• TASK TO CARRY OUT: The task requires restating, word for word, the lines of the entries below from the one containing "(309, 184) = (198, 192): green" through the final one, both included.

# # # #

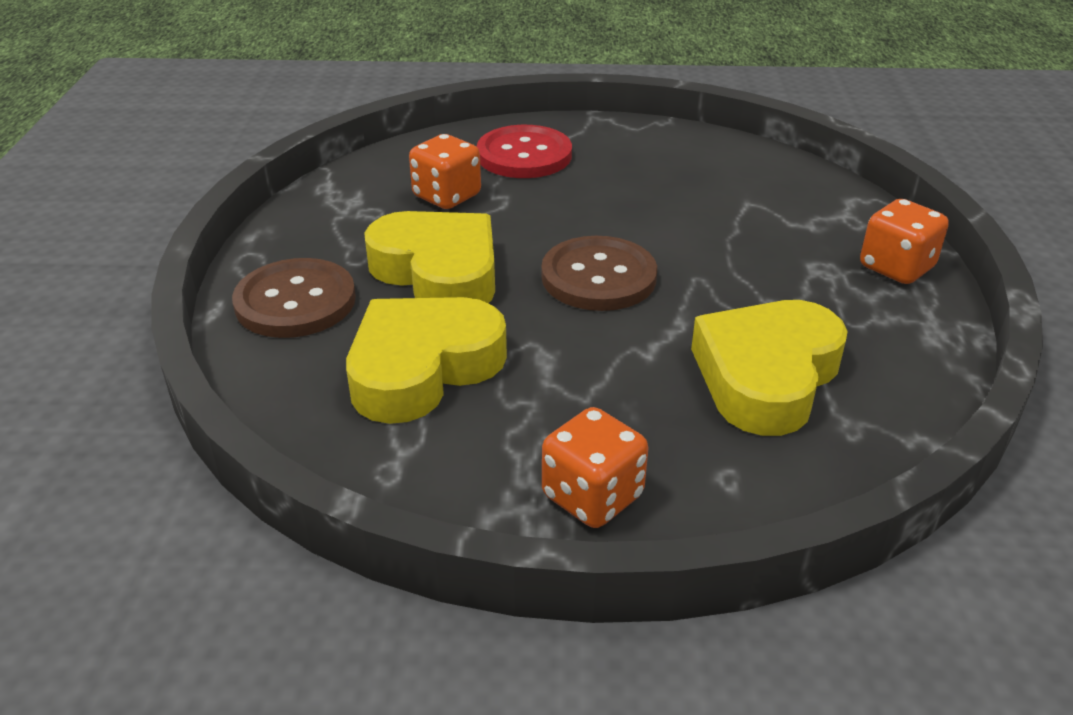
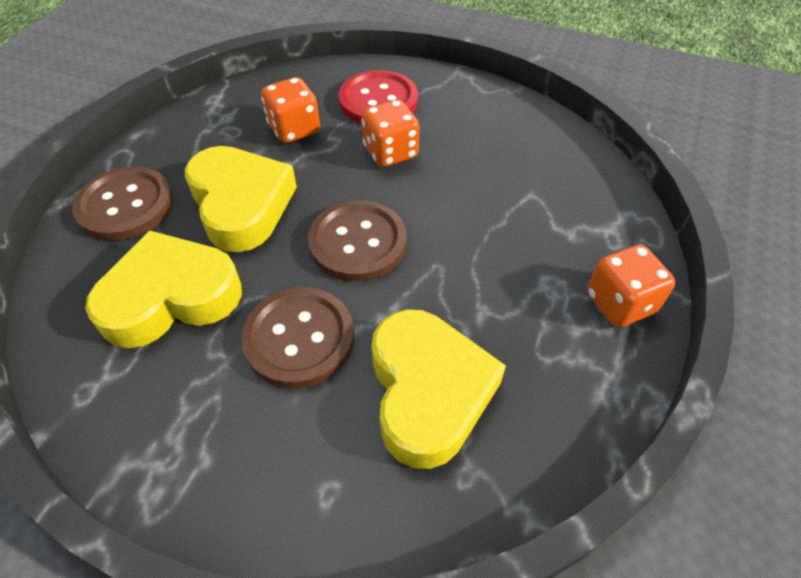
camera: 20 degrees right, 15 degrees up
(592, 496) = (210, 473): orange dice -> orange dice (390, 152)
(599, 367) = (299, 338): none -> brown button
(766, 376) = (428, 392): yellow heart -> yellow heart turned 120 degrees clockwise

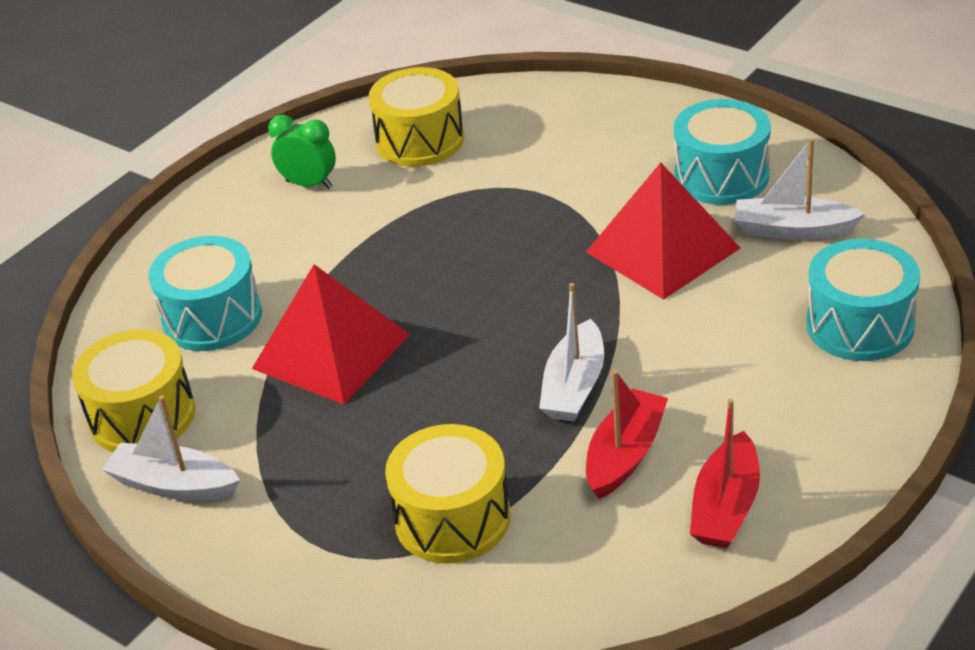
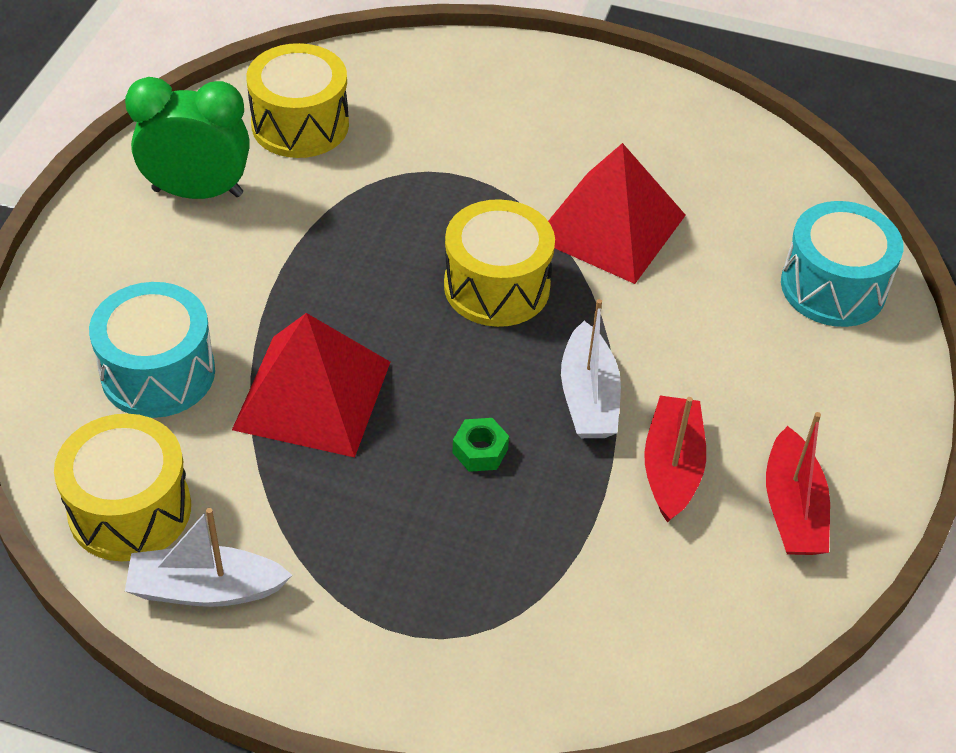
camera: 25 degrees left, 10 degrees up
(309, 184) = (198, 192): green clock -> green clock, size x1.58
(452, 519) = (529, 573): yellow drum -> yellow drum (497, 286)
(455, 415) = (480, 451): none -> green nut
(721, 176) = (633, 135): turquoise drum -> none
(793, 230) = (727, 188): white boat -> none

# # # #

• SOLUTION FOR THIS EXERCISE:
(309, 184) = (198, 192): green clock -> green clock, size x1.58
(452, 519) = (529, 573): yellow drum -> yellow drum (497, 286)
(455, 415) = (480, 451): none -> green nut
(721, 176) = (633, 135): turquoise drum -> none
(793, 230) = (727, 188): white boat -> none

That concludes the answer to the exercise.